To do: Every entry needs to be written out again exactly, with its pictures removed.

Input data:
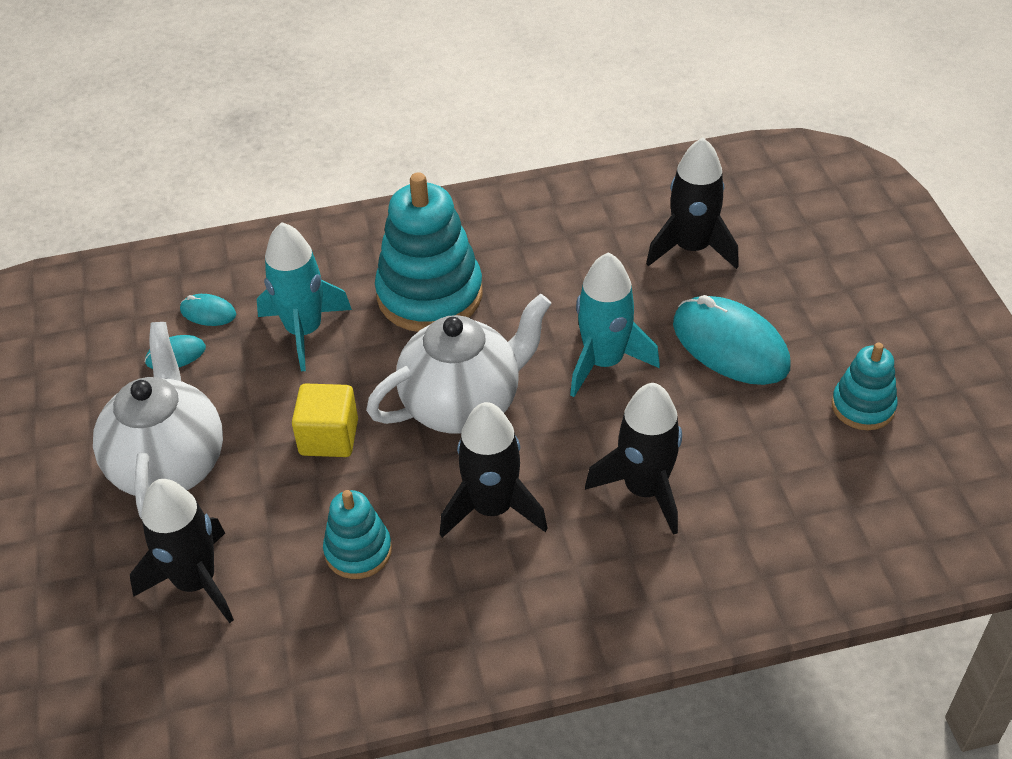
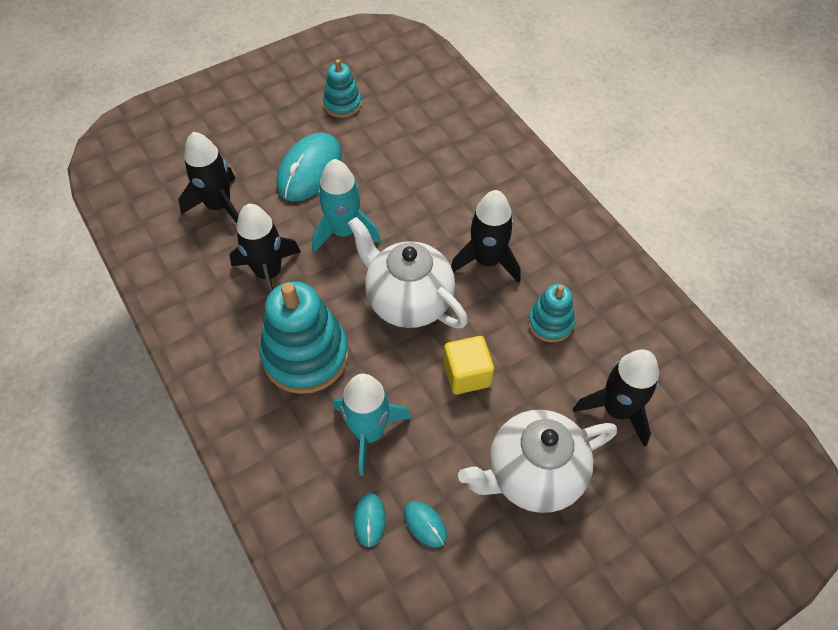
camera: 110 degrees left, 10 degrees up
(644, 489) = (442, 190): black rocket -> black rocket (268, 273)

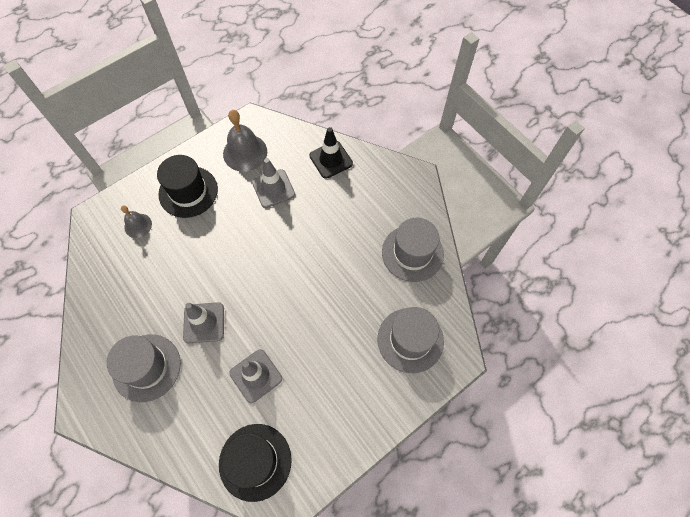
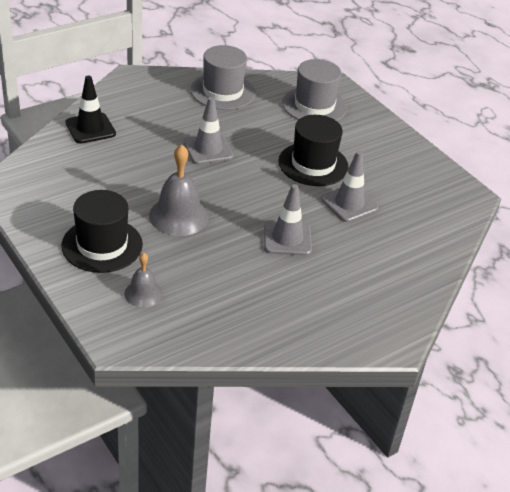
camera: 90 degrees left, 25 degrees down
(146, 367) = (339, 286): grey hat -> none
(245, 152) = (55, 193): grey bell -> grey bell (179, 216)
(255, 461) = (435, 210): black hat -> black hat (313, 164)
(273, 188) = (118, 174): grey traffic cone -> grey traffic cone (208, 149)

Response:
camera: 110 degrees left, 10 degrees up
(644, 489) = (442, 190): black rocket -> black rocket (268, 273)

camera: 90 degrees left, 25 degrees down
(146, 367) = (339, 286): grey hat -> none
(245, 152) = (55, 193): grey bell -> grey bell (179, 216)
(255, 461) = (435, 210): black hat -> black hat (313, 164)
(273, 188) = (118, 174): grey traffic cone -> grey traffic cone (208, 149)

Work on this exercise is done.